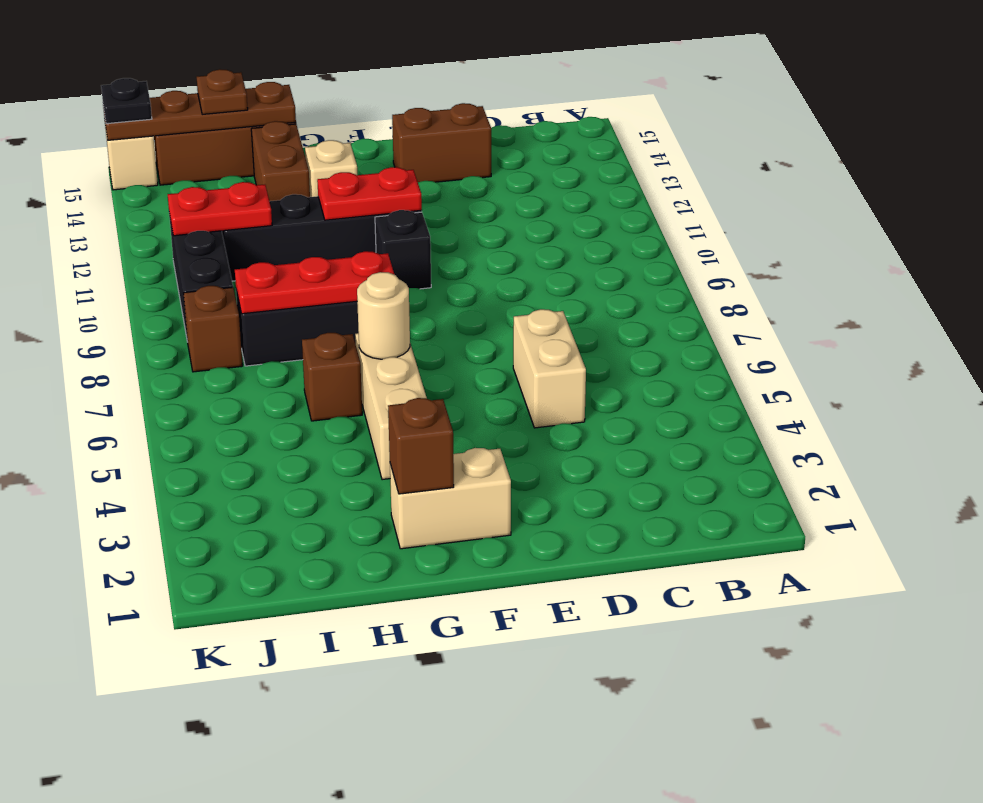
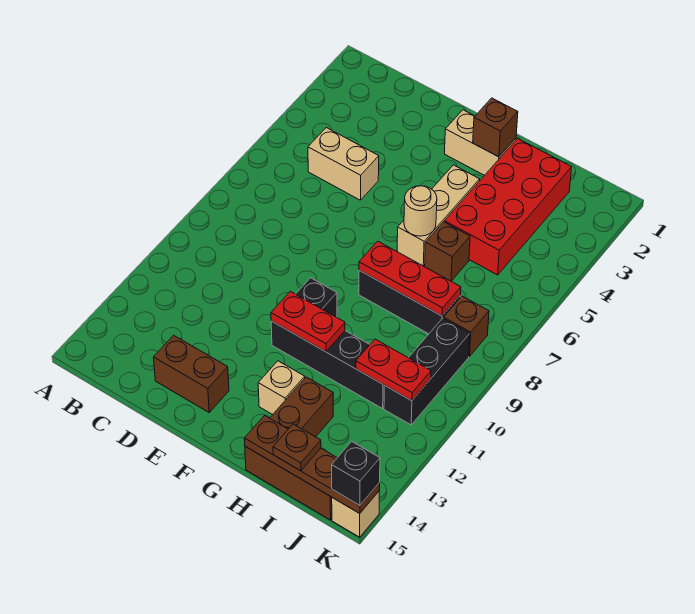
tan brick D5:D6 level 1 -> tan brick C5:D5 level 1
none -> red brick H2:I5 level 1
black plate K15 level 3 -> black brick K15 level 3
□ □ □ □
The data is to be returned exactly as it stands, pictures aside.

tan brick D5:D6 level 1 -> tan brick C5:D5 level 1
none -> red brick H2:I5 level 1
black plate K15 level 3 -> black brick K15 level 3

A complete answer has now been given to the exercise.